**TRY IT**
Your task is to copy the stretch of lines in the records below that begins with the line containing "(530, 243) = (451, 221): pink" and ends with the line containing "(565, 397) = (468, 463): pink", exactly as written, with nothing added.

**GIVEN DATA**
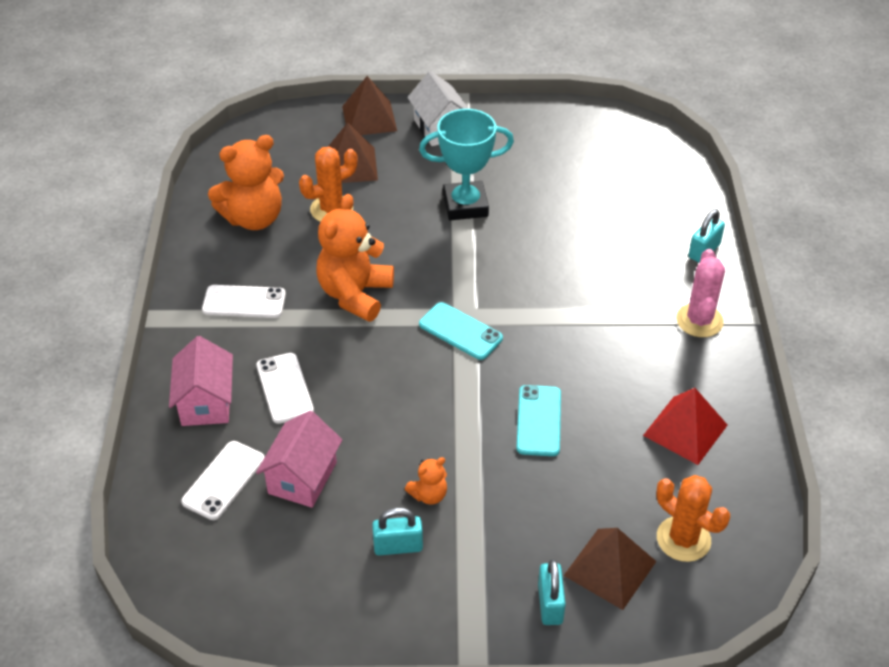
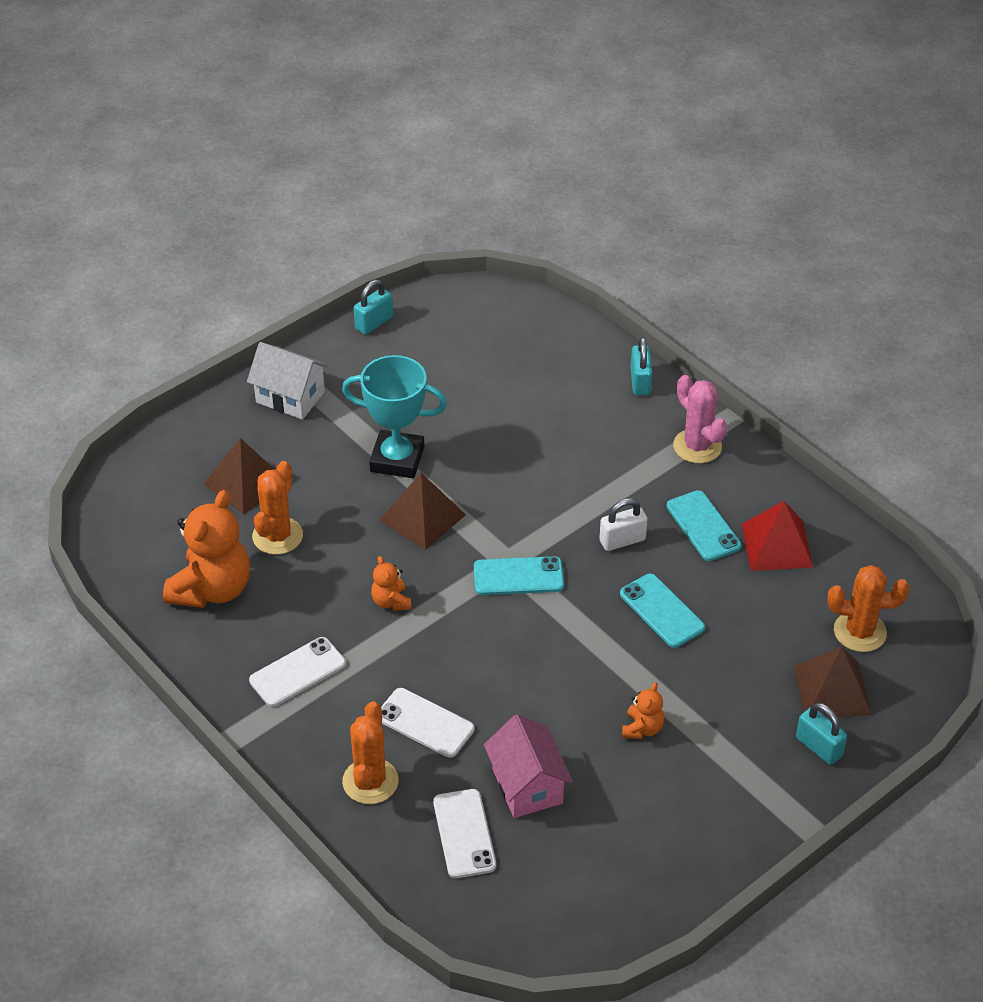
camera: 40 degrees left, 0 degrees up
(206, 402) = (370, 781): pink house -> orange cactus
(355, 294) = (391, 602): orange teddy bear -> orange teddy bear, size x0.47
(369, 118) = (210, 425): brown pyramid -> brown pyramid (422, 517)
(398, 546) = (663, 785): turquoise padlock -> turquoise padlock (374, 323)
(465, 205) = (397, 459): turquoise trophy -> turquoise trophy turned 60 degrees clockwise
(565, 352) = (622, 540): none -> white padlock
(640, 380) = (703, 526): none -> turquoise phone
...
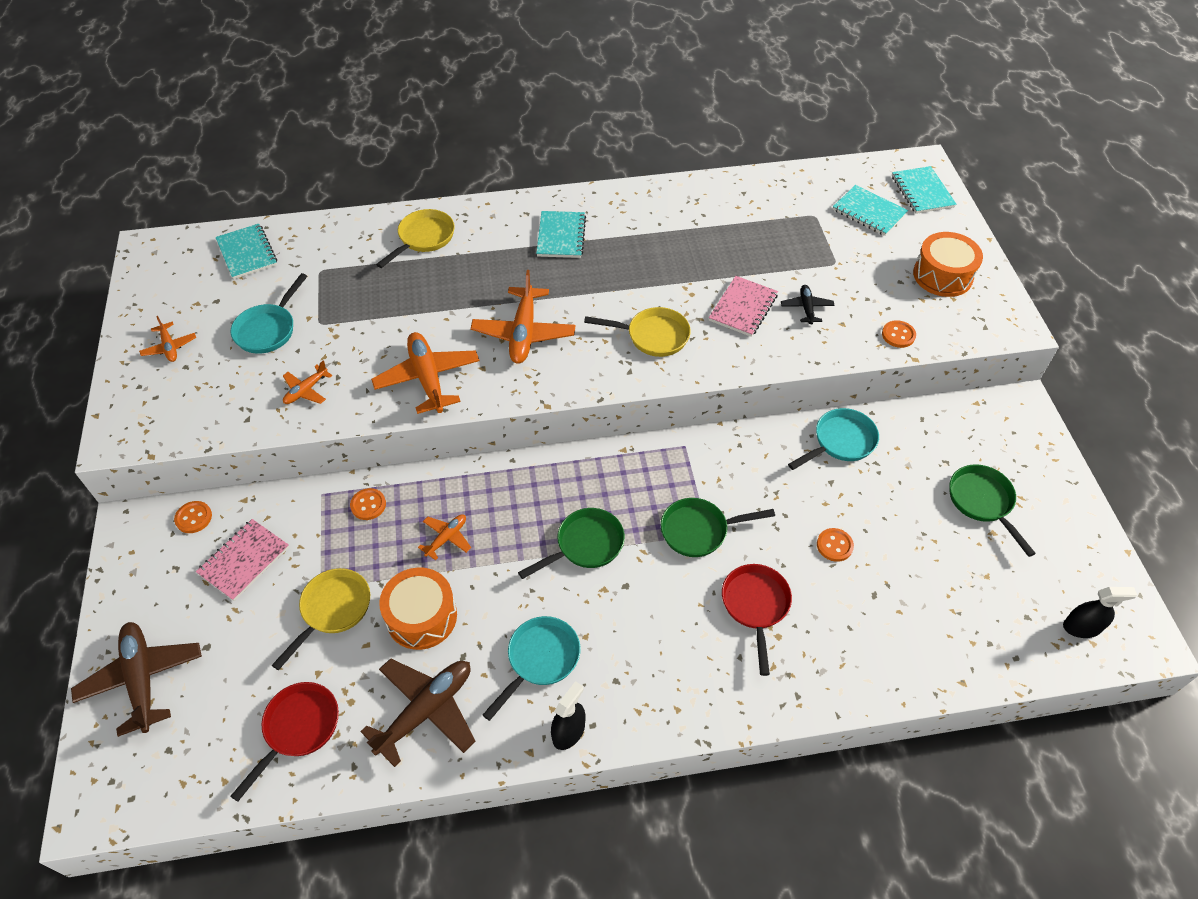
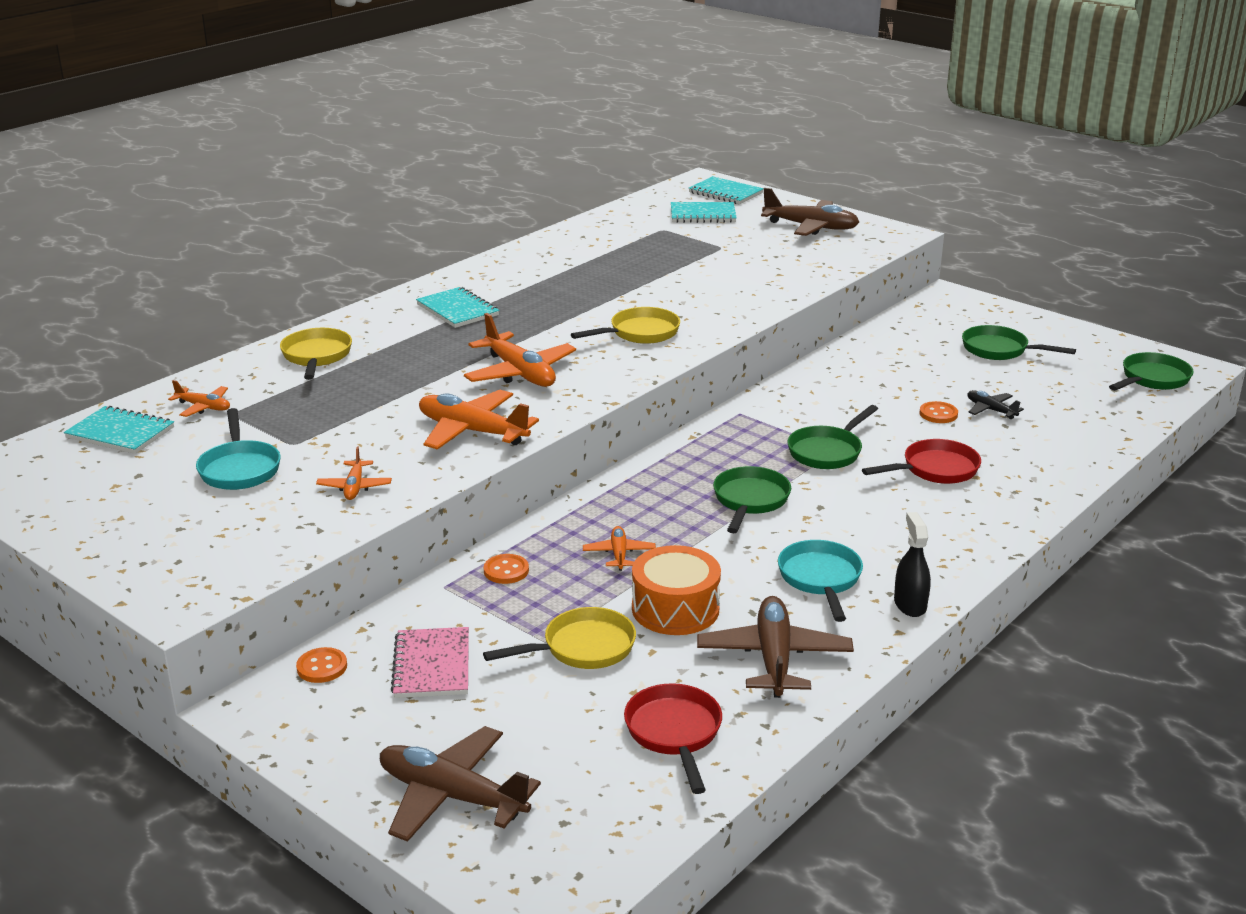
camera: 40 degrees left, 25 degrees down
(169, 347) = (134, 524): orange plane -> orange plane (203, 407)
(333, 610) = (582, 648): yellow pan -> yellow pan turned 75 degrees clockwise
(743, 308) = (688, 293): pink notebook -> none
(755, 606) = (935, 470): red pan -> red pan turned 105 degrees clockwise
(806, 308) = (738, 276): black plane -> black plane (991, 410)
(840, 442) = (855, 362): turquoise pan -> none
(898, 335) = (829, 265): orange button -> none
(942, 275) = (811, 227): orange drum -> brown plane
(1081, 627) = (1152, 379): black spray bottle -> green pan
* * *
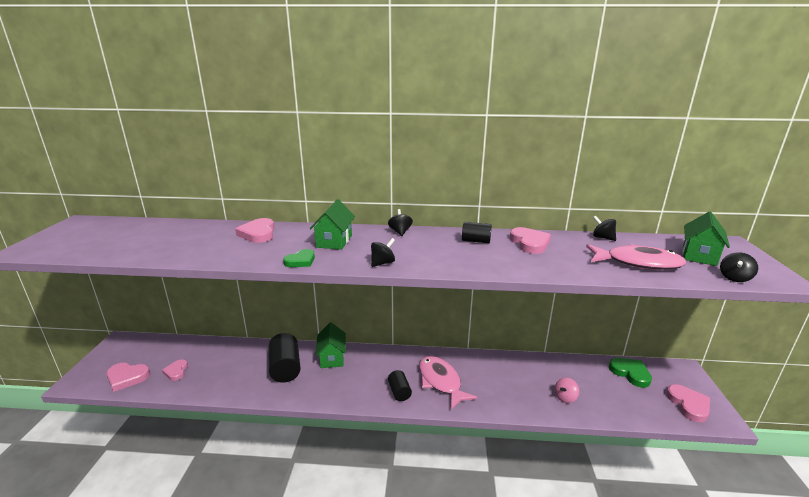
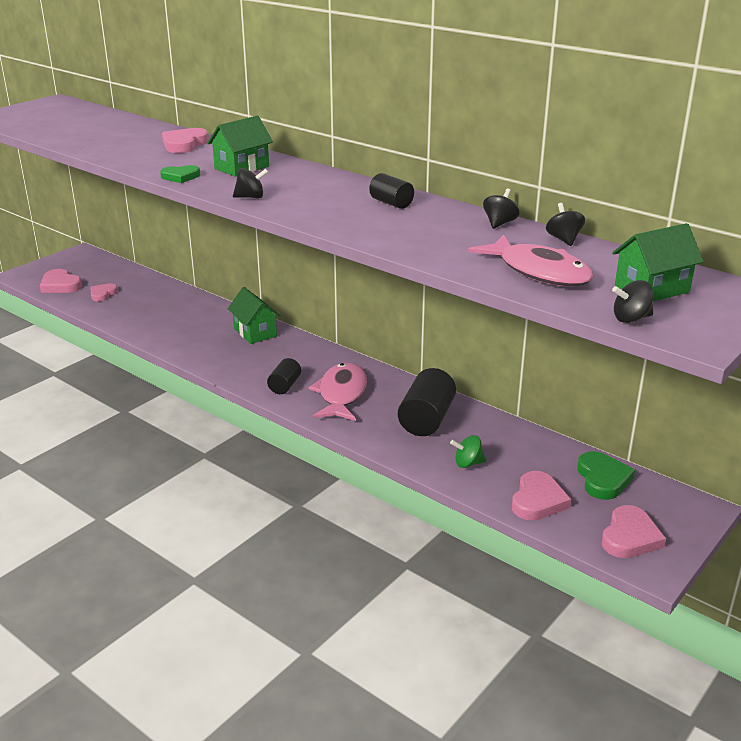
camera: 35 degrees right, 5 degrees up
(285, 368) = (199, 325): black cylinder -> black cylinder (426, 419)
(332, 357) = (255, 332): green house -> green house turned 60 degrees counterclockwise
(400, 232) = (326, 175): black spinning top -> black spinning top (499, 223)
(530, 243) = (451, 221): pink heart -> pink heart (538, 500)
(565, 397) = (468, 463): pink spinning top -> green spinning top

**ANSWER**
(530, 243) = (451, 221): pink heart -> pink heart (538, 500)
(565, 397) = (468, 463): pink spinning top -> green spinning top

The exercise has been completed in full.